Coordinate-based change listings
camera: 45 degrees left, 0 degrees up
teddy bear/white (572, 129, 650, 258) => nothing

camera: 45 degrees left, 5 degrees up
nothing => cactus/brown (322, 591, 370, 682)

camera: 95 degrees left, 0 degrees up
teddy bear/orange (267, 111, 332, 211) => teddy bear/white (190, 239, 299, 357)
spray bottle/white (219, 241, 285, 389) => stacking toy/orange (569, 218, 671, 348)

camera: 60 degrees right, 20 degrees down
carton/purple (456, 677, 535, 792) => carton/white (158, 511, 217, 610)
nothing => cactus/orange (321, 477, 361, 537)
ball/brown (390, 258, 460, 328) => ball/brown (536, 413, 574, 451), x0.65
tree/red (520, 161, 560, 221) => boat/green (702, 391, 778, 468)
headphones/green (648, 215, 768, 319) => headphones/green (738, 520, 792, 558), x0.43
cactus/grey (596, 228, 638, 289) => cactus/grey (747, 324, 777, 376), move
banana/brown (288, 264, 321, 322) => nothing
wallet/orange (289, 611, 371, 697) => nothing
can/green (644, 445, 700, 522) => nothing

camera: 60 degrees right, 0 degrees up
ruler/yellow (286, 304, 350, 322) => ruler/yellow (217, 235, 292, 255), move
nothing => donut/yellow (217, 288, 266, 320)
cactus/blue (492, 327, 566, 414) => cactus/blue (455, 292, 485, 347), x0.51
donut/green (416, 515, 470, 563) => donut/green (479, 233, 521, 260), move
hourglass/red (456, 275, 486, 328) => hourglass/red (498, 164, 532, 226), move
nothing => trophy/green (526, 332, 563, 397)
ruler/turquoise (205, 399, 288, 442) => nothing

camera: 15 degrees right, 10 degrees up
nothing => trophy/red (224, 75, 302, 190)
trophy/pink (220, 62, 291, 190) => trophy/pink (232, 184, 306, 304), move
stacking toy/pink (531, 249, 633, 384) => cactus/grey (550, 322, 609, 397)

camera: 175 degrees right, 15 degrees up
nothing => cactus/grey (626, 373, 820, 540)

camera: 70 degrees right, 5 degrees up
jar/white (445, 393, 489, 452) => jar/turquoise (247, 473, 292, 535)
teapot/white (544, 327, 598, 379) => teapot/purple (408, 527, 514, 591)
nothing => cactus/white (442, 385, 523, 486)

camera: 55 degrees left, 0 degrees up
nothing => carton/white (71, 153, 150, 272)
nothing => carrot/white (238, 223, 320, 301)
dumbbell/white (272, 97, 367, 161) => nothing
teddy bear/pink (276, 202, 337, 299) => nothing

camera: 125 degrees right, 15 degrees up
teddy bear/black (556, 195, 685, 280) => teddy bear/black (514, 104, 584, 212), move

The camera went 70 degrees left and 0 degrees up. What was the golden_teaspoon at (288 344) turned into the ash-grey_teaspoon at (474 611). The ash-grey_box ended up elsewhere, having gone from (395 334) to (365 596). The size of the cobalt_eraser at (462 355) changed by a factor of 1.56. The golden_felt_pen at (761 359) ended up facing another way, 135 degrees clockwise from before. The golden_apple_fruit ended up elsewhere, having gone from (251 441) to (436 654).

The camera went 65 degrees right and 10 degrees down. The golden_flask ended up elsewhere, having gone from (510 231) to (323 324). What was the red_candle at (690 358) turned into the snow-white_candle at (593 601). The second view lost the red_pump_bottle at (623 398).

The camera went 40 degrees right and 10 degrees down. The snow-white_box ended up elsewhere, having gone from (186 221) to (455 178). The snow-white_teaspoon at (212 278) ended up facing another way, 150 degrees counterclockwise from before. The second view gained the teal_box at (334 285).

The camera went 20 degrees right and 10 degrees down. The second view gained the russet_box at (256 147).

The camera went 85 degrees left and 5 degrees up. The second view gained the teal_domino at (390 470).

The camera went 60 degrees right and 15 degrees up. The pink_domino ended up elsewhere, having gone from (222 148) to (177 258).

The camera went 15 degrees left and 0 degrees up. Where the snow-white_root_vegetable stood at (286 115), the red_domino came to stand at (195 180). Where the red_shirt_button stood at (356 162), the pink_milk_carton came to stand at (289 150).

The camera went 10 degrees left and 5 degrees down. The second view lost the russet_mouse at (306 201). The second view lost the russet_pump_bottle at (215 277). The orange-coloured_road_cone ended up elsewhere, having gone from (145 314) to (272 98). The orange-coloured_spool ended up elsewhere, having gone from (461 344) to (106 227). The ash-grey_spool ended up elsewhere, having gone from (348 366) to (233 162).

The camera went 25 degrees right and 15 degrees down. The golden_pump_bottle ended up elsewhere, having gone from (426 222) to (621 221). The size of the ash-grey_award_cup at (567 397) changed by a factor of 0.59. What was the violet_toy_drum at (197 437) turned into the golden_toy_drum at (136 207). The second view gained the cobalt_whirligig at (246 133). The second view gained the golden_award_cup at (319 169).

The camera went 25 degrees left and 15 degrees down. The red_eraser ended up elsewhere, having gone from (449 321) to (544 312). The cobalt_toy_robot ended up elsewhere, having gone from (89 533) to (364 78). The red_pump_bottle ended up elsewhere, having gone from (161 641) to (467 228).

→ Directions
Your task is to restate all of the records above word for word.

→ Answer below
camera: 45 degrees left, 0 degrees up
teddy bear/white (572, 129, 650, 258) => nothing

camera: 45 degrees left, 5 degrees up
nothing => cactus/brown (322, 591, 370, 682)

camera: 95 degrees left, 0 degrees up
teddy bear/orange (267, 111, 332, 211) => teddy bear/white (190, 239, 299, 357)
spray bottle/white (219, 241, 285, 389) => stacking toy/orange (569, 218, 671, 348)

camera: 60 degrees right, 20 degrees down
carton/purple (456, 677, 535, 792) => carton/white (158, 511, 217, 610)
nothing => cactus/orange (321, 477, 361, 537)
ball/brown (390, 258, 460, 328) => ball/brown (536, 413, 574, 451), x0.65
tree/red (520, 161, 560, 221) => boat/green (702, 391, 778, 468)
headphones/green (648, 215, 768, 319) => headphones/green (738, 520, 792, 558), x0.43
cactus/grey (596, 228, 638, 289) => cactus/grey (747, 324, 777, 376), move
banana/brown (288, 264, 321, 322) => nothing
wallet/orange (289, 611, 371, 697) => nothing
can/green (644, 445, 700, 522) => nothing

camera: 60 degrees right, 0 degrees up
ruler/yellow (286, 304, 350, 322) => ruler/yellow (217, 235, 292, 255), move
nothing => donut/yellow (217, 288, 266, 320)
cactus/blue (492, 327, 566, 414) => cactus/blue (455, 292, 485, 347), x0.51
donut/green (416, 515, 470, 563) => donut/green (479, 233, 521, 260), move
hourglass/red (456, 275, 486, 328) => hourglass/red (498, 164, 532, 226), move
nothing => trophy/green (526, 332, 563, 397)
ruler/turquoise (205, 399, 288, 442) => nothing

camera: 15 degrees right, 10 degrees up
nothing => trophy/red (224, 75, 302, 190)
trophy/pink (220, 62, 291, 190) => trophy/pink (232, 184, 306, 304), move
stacking toy/pink (531, 249, 633, 384) => cactus/grey (550, 322, 609, 397)

camera: 175 degrees right, 15 degrees up
nothing => cactus/grey (626, 373, 820, 540)

camera: 70 degrees right, 5 degrees up
jar/white (445, 393, 489, 452) => jar/turquoise (247, 473, 292, 535)
teapot/white (544, 327, 598, 379) => teapot/purple (408, 527, 514, 591)
nothing => cactus/white (442, 385, 523, 486)

camera: 55 degrees left, 0 degrees up
nothing => carton/white (71, 153, 150, 272)
nothing => carrot/white (238, 223, 320, 301)
dumbbell/white (272, 97, 367, 161) => nothing
teddy bear/pink (276, 202, 337, 299) => nothing

camera: 125 degrees right, 15 degrees up
teddy bear/black (556, 195, 685, 280) => teddy bear/black (514, 104, 584, 212), move

The camera went 70 degrees left and 0 degrees up. What was the golden_teaspoon at (288 344) turned into the ash-grey_teaspoon at (474 611). The ash-grey_box ended up elsewhere, having gone from (395 334) to (365 596). The size of the cobalt_eraser at (462 355) changed by a factor of 1.56. The golden_felt_pen at (761 359) ended up facing another way, 135 degrees clockwise from before. The golden_apple_fruit ended up elsewhere, having gone from (251 441) to (436 654).

The camera went 65 degrees right and 10 degrees down. The golden_flask ended up elsewhere, having gone from (510 231) to (323 324). What was the red_candle at (690 358) turned into the snow-white_candle at (593 601). The second view lost the red_pump_bottle at (623 398).

The camera went 40 degrees right and 10 degrees down. The snow-white_box ended up elsewhere, having gone from (186 221) to (455 178). The snow-white_teaspoon at (212 278) ended up facing another way, 150 degrees counterclockwise from before. The second view gained the teal_box at (334 285).

The camera went 20 degrees right and 10 degrees down. The second view gained the russet_box at (256 147).

The camera went 85 degrees left and 5 degrees up. The second view gained the teal_domino at (390 470).

The camera went 60 degrees right and 15 degrees up. The pink_domino ended up elsewhere, having gone from (222 148) to (177 258).

The camera went 15 degrees left and 0 degrees up. Where the snow-white_root_vegetable stood at (286 115), the red_domino came to stand at (195 180). Where the red_shirt_button stood at (356 162), the pink_milk_carton came to stand at (289 150).

The camera went 10 degrees left and 5 degrees down. The second view lost the russet_mouse at (306 201). The second view lost the russet_pump_bottle at (215 277). The orange-coloured_road_cone ended up elsewhere, having gone from (145 314) to (272 98). The orange-coloured_spool ended up elsewhere, having gone from (461 344) to (106 227). The ash-grey_spool ended up elsewhere, having gone from (348 366) to (233 162).

The camera went 25 degrees right and 15 degrees down. The golden_pump_bottle ended up elsewhere, having gone from (426 222) to (621 221). The size of the ash-grey_award_cup at (567 397) changed by a factor of 0.59. What was the violet_toy_drum at (197 437) turned into the golden_toy_drum at (136 207). The second view gained the cobalt_whirligig at (246 133). The second view gained the golden_award_cup at (319 169).

The camera went 25 degrees left and 15 degrees down. The red_eraser ended up elsewhere, having gone from (449 321) to (544 312). The cobalt_toy_robot ended up elsewhere, having gone from (89 533) to (364 78). The red_pump_bottle ended up elsewhere, having gone from (161 641) to (467 228).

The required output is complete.